● PROBLEM TO WORK ON
Reproduce every line in the material below that holds "button".

_____

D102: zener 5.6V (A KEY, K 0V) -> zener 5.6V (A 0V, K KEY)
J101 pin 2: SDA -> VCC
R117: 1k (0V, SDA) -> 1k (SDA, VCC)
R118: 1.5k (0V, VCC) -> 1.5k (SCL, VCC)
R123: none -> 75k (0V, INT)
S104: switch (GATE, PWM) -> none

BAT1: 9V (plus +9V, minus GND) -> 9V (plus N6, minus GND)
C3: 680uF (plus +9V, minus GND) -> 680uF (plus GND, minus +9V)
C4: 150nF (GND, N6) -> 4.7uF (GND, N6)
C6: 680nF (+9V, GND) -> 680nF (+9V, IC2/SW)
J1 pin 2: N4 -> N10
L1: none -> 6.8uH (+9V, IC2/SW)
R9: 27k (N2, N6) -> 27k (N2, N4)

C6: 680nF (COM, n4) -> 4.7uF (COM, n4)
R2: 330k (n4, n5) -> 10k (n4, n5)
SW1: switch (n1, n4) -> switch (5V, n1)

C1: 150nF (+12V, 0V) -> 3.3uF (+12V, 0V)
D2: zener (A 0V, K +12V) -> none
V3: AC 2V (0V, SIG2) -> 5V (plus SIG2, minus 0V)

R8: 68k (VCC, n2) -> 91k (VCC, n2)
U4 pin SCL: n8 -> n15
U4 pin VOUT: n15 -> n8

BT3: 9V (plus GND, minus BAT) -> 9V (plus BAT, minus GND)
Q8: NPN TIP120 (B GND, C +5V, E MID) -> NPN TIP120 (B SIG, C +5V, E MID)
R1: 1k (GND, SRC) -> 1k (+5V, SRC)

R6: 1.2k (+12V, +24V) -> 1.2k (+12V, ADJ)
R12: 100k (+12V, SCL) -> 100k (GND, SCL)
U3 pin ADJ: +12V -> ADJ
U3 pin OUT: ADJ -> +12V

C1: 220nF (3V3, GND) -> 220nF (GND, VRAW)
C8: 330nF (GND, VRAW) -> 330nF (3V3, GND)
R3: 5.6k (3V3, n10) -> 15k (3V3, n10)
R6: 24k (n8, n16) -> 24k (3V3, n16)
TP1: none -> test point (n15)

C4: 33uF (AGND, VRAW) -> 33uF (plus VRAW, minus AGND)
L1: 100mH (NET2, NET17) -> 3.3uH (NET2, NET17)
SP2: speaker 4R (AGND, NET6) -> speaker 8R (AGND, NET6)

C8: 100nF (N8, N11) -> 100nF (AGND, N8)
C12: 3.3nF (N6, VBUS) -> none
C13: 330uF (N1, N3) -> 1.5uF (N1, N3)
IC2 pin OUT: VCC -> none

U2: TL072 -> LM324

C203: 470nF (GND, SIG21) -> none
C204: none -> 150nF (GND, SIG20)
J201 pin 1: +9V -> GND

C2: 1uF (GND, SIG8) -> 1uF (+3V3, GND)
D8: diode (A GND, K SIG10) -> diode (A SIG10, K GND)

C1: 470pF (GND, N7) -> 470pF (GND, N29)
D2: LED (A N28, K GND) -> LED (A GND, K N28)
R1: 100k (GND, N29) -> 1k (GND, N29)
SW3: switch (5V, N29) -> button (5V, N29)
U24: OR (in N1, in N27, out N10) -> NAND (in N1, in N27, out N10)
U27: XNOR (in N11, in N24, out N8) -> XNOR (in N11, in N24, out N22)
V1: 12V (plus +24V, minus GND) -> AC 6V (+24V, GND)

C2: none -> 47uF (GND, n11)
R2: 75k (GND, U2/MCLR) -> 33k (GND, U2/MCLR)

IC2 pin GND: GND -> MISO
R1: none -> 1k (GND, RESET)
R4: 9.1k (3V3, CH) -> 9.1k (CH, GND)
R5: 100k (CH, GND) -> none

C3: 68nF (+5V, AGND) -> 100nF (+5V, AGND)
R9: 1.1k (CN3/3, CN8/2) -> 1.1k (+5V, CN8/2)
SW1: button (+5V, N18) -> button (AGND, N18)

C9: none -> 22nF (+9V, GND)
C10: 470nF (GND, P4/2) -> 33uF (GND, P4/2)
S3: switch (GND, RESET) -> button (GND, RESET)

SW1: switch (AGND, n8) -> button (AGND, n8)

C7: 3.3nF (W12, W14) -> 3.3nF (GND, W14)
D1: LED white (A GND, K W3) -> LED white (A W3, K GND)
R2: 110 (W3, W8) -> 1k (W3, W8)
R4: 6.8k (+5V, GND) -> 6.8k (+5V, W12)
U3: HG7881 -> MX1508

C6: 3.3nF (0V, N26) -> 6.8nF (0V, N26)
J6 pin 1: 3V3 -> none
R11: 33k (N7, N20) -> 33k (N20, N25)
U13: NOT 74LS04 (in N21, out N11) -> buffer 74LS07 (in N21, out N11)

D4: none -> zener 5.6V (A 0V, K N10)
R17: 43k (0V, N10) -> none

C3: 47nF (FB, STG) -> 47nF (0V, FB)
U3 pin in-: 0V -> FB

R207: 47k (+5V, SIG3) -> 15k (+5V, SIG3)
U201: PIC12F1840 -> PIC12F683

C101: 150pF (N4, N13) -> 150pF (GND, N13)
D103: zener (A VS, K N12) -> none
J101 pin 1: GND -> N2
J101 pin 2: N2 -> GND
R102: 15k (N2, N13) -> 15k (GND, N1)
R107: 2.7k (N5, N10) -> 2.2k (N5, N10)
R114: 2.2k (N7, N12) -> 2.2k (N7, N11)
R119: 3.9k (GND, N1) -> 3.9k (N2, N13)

_____

● SOLUTION
SW3: switch (5V, N29) -> button (5V, N29)
SW1: button (+5V, N18) -> button (AGND, N18)
S3: switch (GND, RESET) -> button (GND, RESET)
SW1: switch (AGND, n8) -> button (AGND, n8)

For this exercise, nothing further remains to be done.